Copy each line below containing "blue".

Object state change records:
......
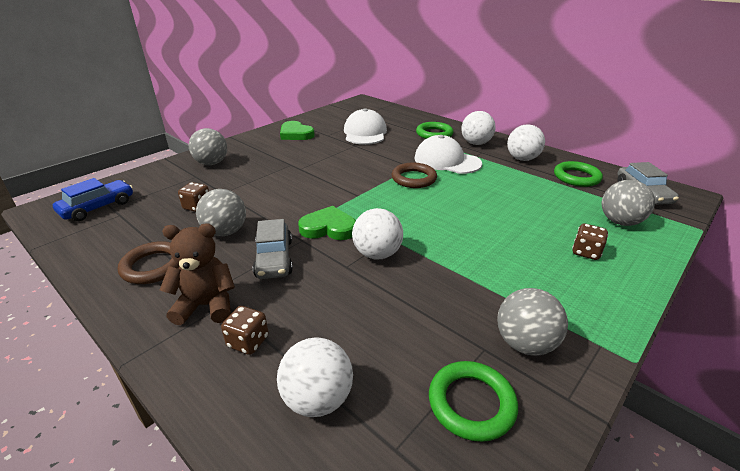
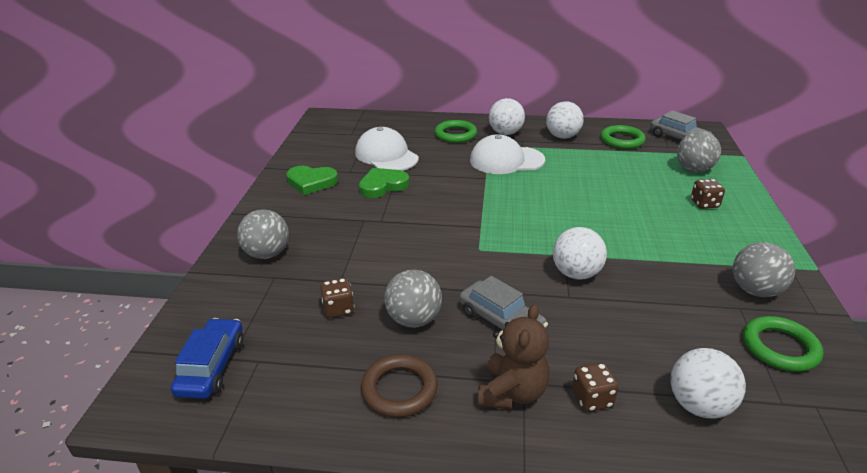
camera: 35 degrees left, 0 degrees up
(206, 305) = (512, 393): brown teddy bear -> brown teddy bear turned 150 degrees clockwise
(328, 228) = (503, 269): green heart -> green heart (383, 186)
(414, 178) = (504, 189): brown ring -> none

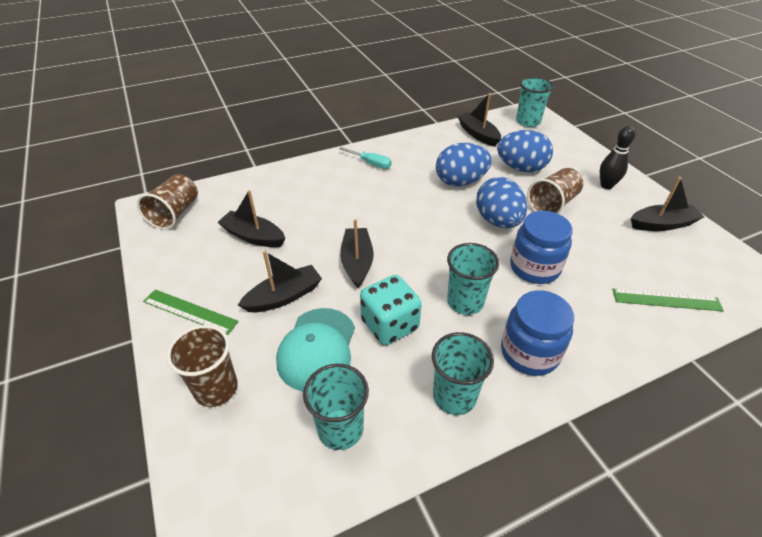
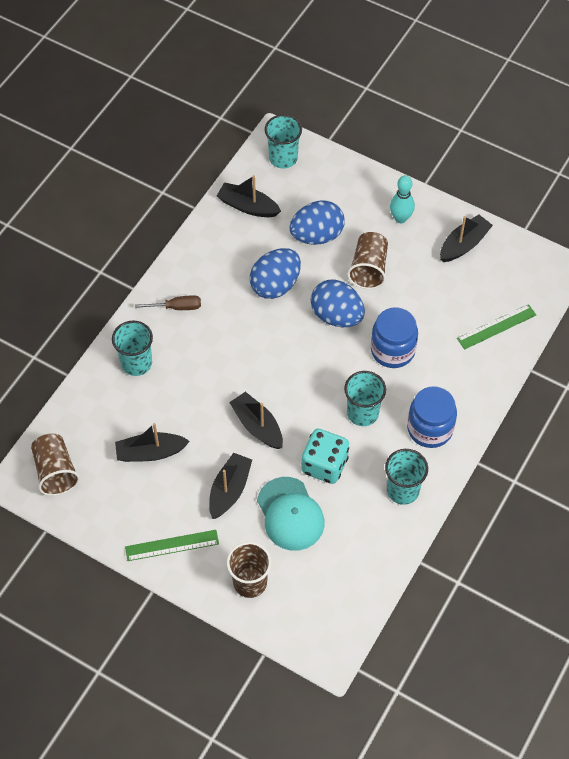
camera: 35 degrees left, 15 degrees up
(340, 429) = (350, 555): turquoise cup -> turquoise cup (136, 363)
(371, 163) = (177, 307): turquoise screwdriver -> brown screwdriver
(606, 185) = (400, 218): black bowling pin -> turquoise bowling pin

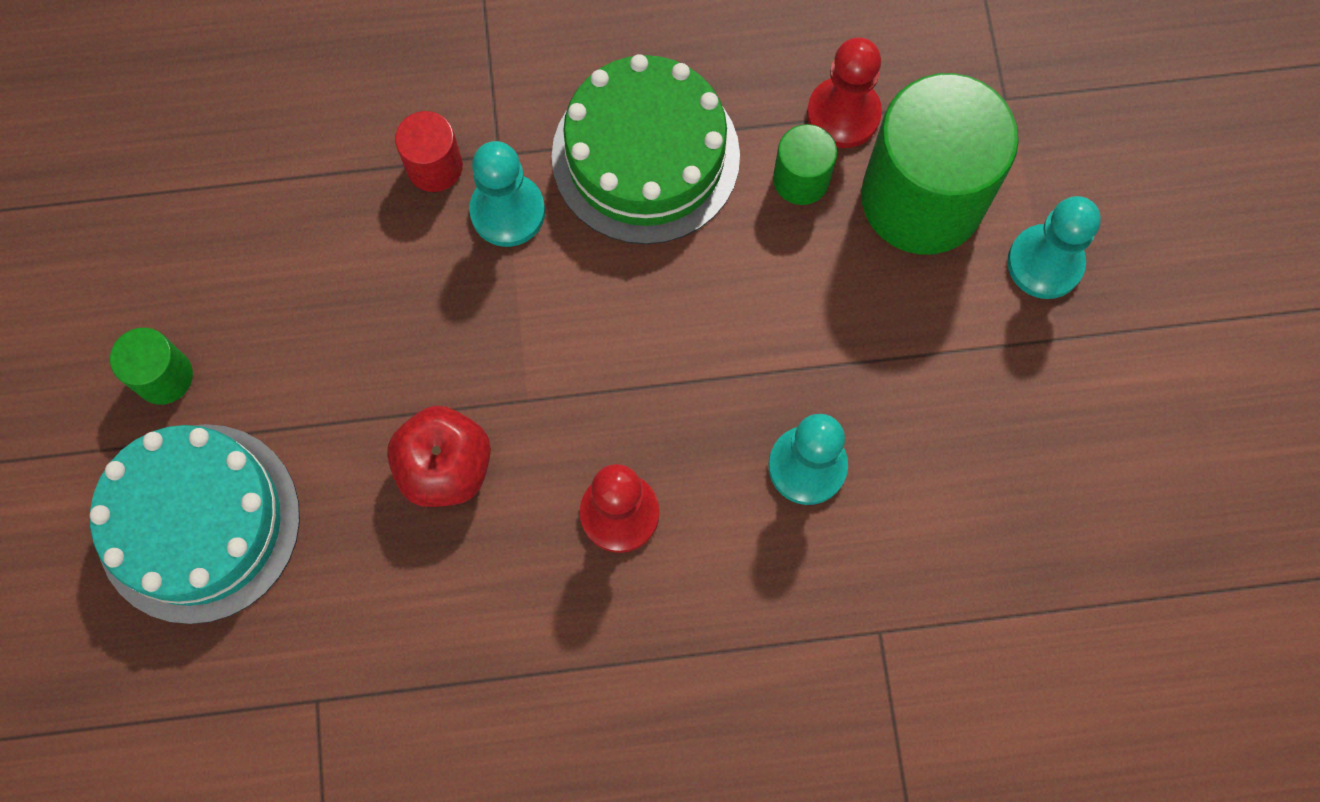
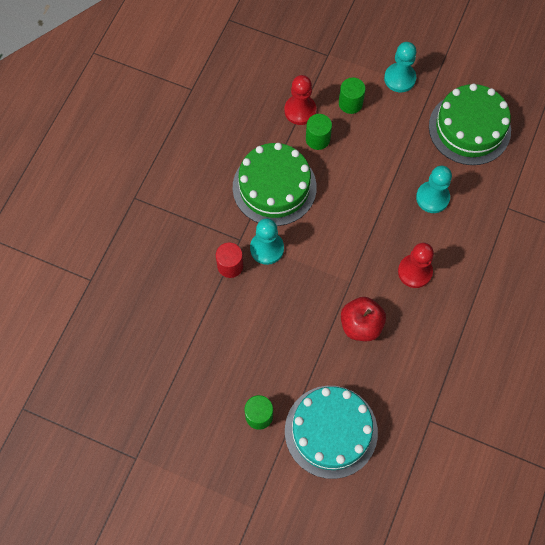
camera: 60 degrees left, 5 degrees down
(922, 198) = (350, 103): green cylinder -> green cylinder, size x0.46
(1019, 461) = (469, 128): none -> green cake

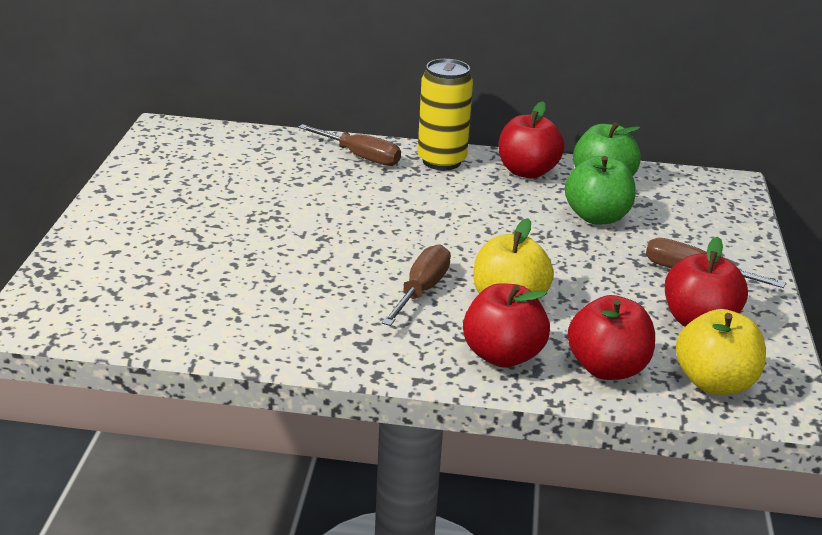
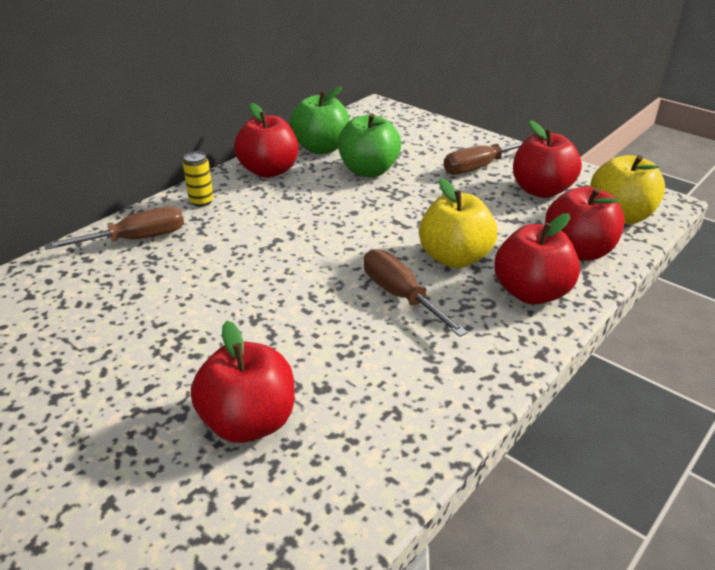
camera: 55 degrees left, 5 degrees up
(218, 273) = (249, 422): none -> red apple
(441, 161) = (201, 201): yellow can -> yellow can, size x0.48

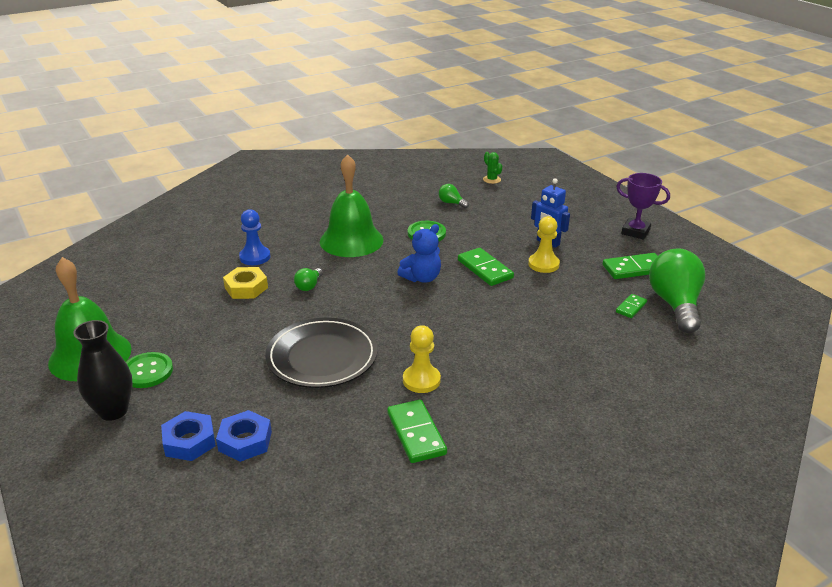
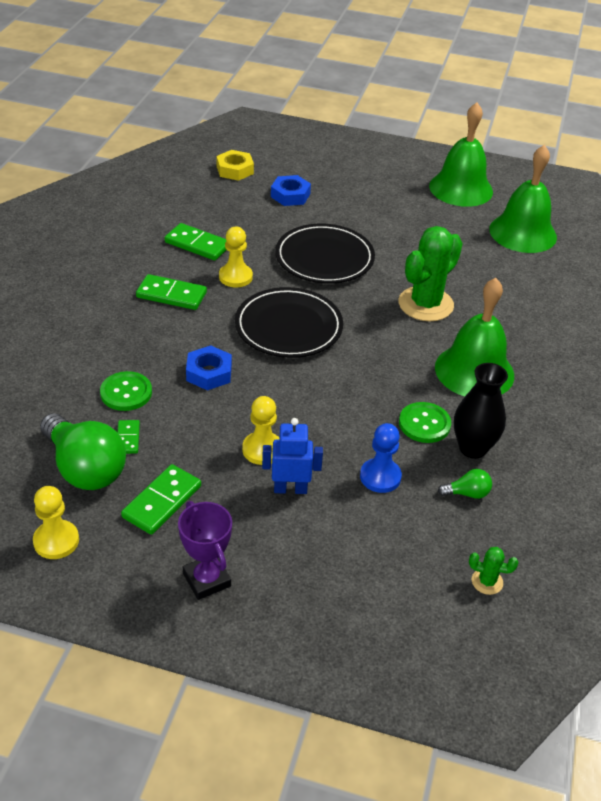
camera: 135 degrees right, 10 degrees up
(113, 411) = (386, 174): black vase -> black vase (472, 448)
(137, 294) = (523, 233): none -> green bell
(147, 371) = (411, 197): green button -> green button (126, 392)
(189, 441) = (319, 182): blue nut -> blue nut (209, 373)
(246, 288) = (466, 277): yellow nut -> yellow nut (235, 170)
(255, 257) = (514, 306): blue pawn -> blue pawn (380, 477)
(309, 286) = (425, 304): green light bulb -> green cactus
(422, 278) = (352, 364): blue teddy bear -> none
(432, 320) = (288, 327): none -> black plate
(485, 269) = (311, 408): green domino -> green domino (171, 295)
(635, 232) = (206, 580): purple trophy -> purple trophy turned 75 degrees clockwise
(717, 279) = (56, 541): none -> yellow pawn

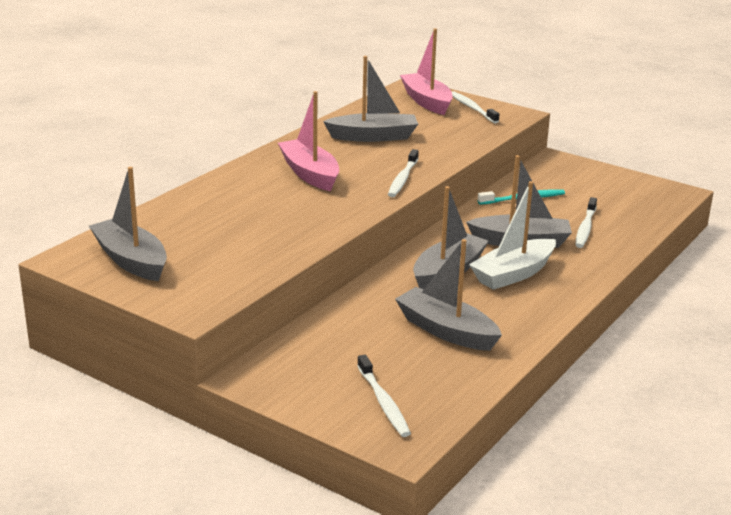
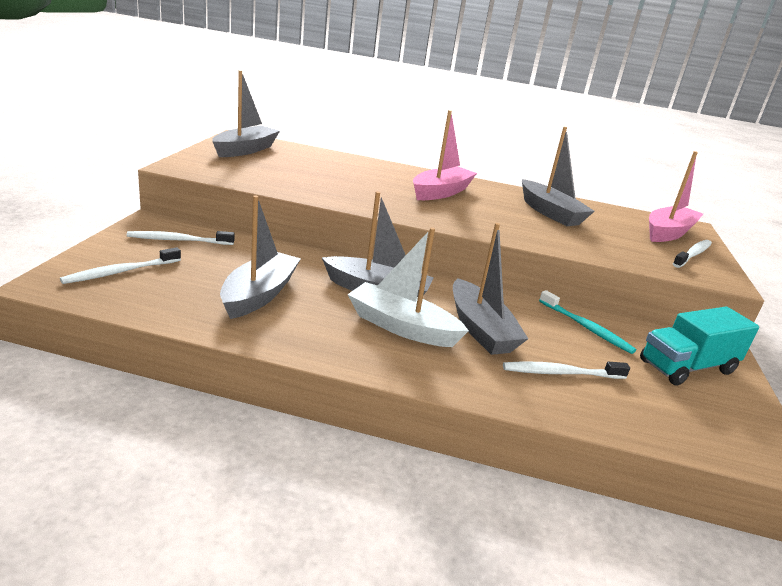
camera: 65 degrees right, 0 degrees up
(403, 179) = (476, 226): white toothbrush -> white toothbrush (179, 240)
(581, 181) = (687, 367): none -> turquoise truck

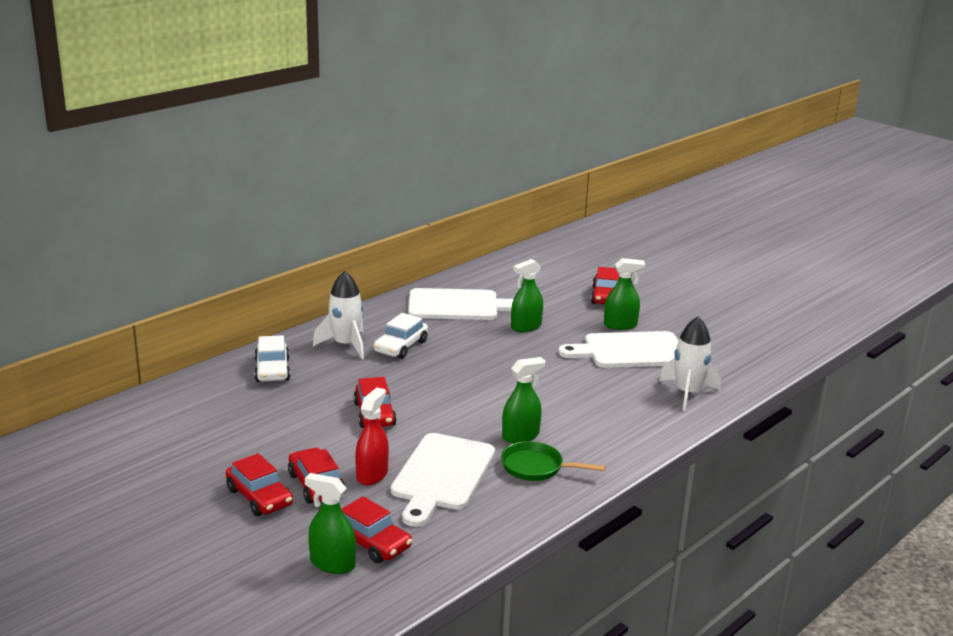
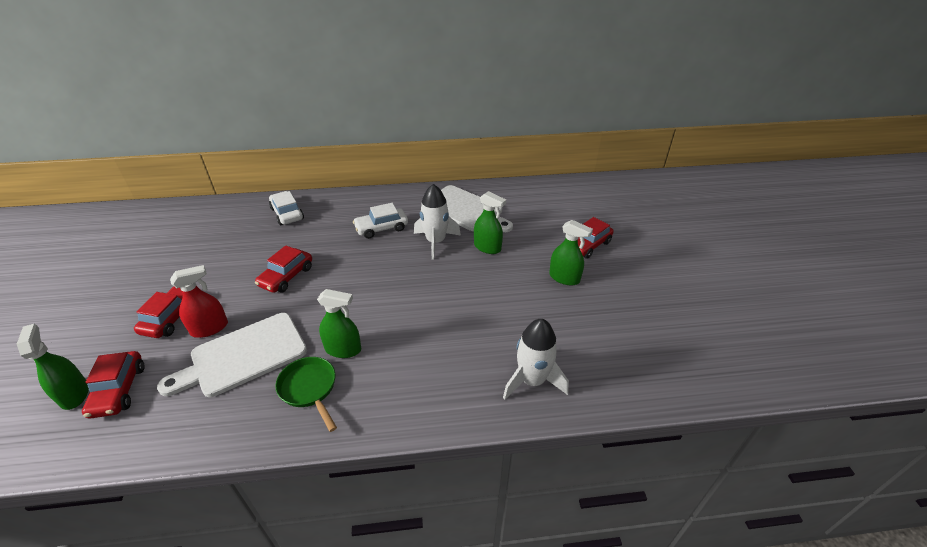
camera: 40 degrees right, 15 degrees up
(259, 497) = (133, 309): red car -> none
(272, 370) = (287, 214): white car -> white car turned 120 degrees clockwise
(345, 345) = (352, 212): white rocket -> white rocket (435, 242)
(526, 327) = (487, 247): green spray bottle -> green spray bottle turned 150 degrees counterclockwise
(629, 351) = (539, 307): white cutting board -> none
......
### SOLUTION
(189, 441) = (319, 182): blue nut -> blue nut (209, 373)
(255, 257) = (514, 306): blue pawn -> blue pawn (380, 477)
(422, 278) = (352, 364): blue teddy bear -> none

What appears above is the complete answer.